EXERCISE DESCRIPTION.
Among the records below, find the line that has "RFID pin GND: none -> GND"; from there, give the lines again exactly, and stop after the line that has "GAS pin AO: D3 -> D8".

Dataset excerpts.
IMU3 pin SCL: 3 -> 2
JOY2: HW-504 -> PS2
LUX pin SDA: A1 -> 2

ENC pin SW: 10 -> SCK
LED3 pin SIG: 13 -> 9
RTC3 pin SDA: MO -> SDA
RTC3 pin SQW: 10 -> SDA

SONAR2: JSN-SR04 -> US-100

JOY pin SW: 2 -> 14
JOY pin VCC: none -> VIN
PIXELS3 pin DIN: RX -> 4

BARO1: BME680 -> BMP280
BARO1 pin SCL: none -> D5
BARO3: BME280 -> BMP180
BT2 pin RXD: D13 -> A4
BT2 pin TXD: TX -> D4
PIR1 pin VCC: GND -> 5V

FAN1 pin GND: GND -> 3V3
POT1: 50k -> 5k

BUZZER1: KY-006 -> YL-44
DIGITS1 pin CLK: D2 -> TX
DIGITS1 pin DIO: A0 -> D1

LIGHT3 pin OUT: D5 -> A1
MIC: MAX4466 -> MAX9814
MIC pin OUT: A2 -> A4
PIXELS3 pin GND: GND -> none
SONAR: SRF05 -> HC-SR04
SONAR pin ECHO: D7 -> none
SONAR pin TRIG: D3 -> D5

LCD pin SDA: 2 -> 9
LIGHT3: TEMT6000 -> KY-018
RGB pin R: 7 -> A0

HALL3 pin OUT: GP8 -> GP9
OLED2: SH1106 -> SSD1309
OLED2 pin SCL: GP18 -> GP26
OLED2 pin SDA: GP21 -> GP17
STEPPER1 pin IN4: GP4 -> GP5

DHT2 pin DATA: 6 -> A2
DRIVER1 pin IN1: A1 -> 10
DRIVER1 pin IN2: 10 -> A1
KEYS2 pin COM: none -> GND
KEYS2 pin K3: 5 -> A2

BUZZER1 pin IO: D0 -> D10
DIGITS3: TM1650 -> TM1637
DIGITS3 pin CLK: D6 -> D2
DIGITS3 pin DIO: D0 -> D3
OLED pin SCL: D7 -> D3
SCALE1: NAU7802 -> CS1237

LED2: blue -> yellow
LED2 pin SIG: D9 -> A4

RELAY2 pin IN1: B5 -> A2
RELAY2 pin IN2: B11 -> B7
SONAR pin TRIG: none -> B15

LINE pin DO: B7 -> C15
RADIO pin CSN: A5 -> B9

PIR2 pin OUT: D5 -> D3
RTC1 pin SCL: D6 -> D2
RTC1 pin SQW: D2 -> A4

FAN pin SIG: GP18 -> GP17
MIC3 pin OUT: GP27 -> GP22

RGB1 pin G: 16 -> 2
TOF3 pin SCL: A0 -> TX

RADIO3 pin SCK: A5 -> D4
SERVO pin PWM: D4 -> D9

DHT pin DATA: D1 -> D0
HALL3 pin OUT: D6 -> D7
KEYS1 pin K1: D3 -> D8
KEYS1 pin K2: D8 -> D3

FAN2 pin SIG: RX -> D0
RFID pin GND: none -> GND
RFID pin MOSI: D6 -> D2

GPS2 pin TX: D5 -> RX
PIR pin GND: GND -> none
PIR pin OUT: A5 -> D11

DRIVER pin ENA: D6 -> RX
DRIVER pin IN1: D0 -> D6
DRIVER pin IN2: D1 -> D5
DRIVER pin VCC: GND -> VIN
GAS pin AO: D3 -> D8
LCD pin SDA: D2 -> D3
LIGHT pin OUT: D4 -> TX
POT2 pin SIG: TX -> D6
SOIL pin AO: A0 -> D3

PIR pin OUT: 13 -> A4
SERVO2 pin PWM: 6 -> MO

ANSWER FOR THIS EXERCISE.
RFID pin GND: none -> GND
RFID pin MOSI: D6 -> D2

GPS2 pin TX: D5 -> RX
PIR pin GND: GND -> none
PIR pin OUT: A5 -> D11

DRIVER pin ENA: D6 -> RX
DRIVER pin IN1: D0 -> D6
DRIVER pin IN2: D1 -> D5
DRIVER pin VCC: GND -> VIN
GAS pin AO: D3 -> D8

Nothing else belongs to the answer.